## Exercise requirements
Repeat the entries that follow verbatim, without any of their pictures.

## Provided entries

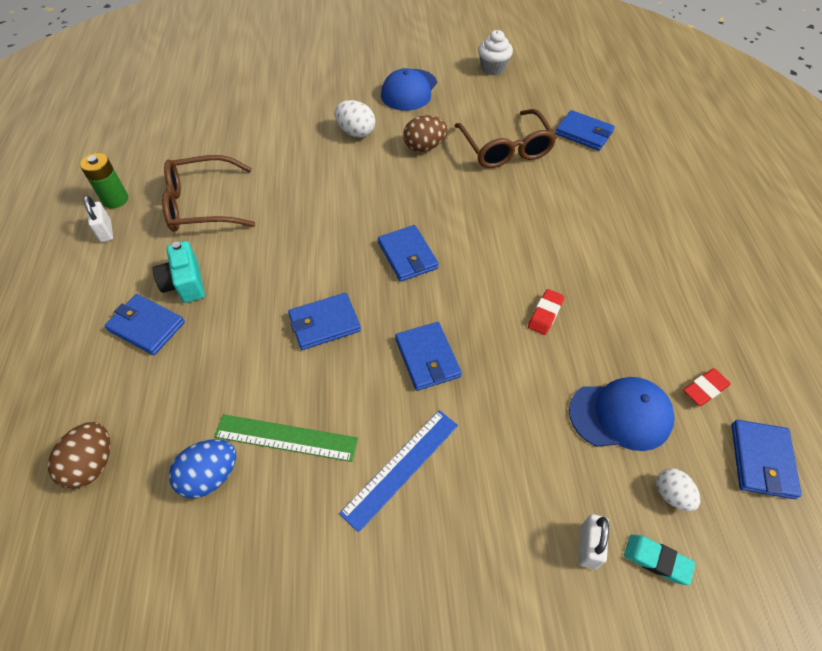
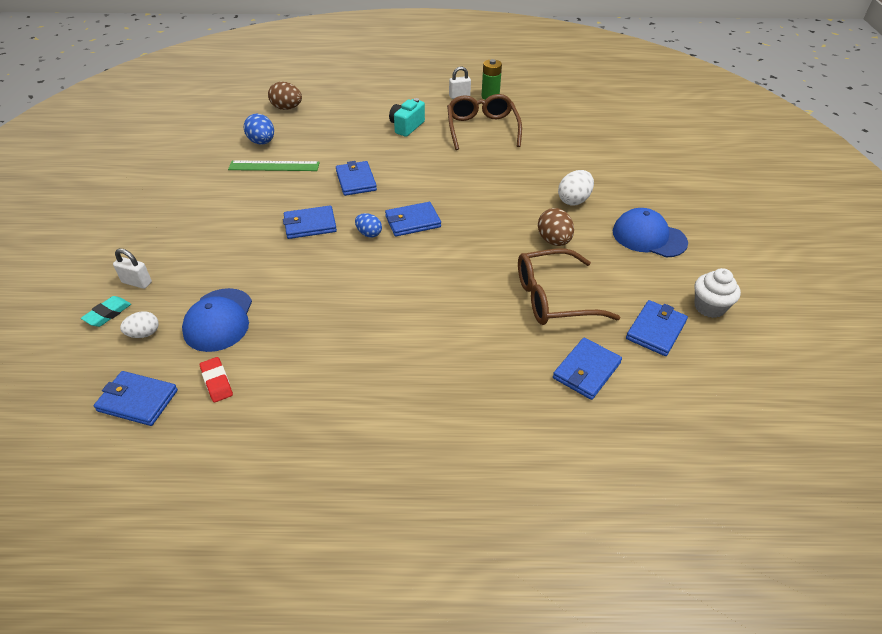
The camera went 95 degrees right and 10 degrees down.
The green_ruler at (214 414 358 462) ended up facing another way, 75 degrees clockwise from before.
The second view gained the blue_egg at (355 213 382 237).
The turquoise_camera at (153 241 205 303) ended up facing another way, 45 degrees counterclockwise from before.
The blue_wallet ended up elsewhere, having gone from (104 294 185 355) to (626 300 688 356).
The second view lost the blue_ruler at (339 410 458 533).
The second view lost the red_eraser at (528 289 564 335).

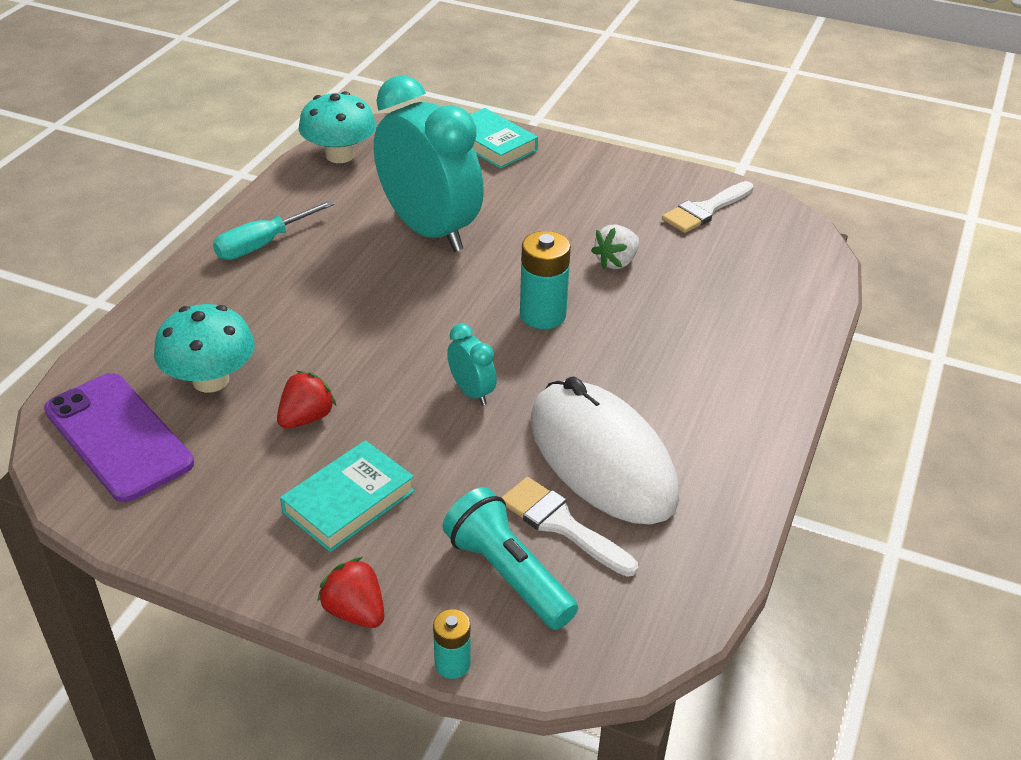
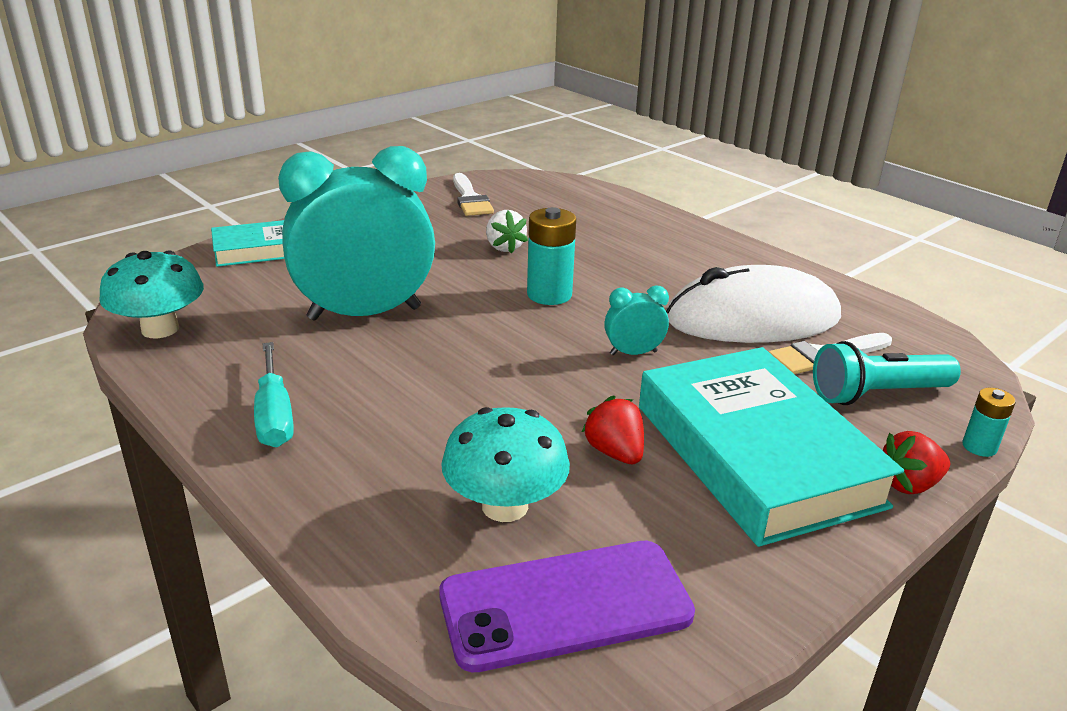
The camera went 65 degrees left and 10 degrees down.
The size of the turquoise_book at (280 440 415 552) changed by a factor of 1.91.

## Written response
The camera went 95 degrees right and 10 degrees down.
The green_ruler at (214 414 358 462) ended up facing another way, 75 degrees clockwise from before.
The second view gained the blue_egg at (355 213 382 237).
The turquoise_camera at (153 241 205 303) ended up facing another way, 45 degrees counterclockwise from before.
The blue_wallet ended up elsewhere, having gone from (104 294 185 355) to (626 300 688 356).
The second view lost the blue_ruler at (339 410 458 533).
The second view lost the red_eraser at (528 289 564 335).

The camera went 65 degrees left and 10 degrees down.
The size of the turquoise_book at (280 440 415 552) changed by a factor of 1.91.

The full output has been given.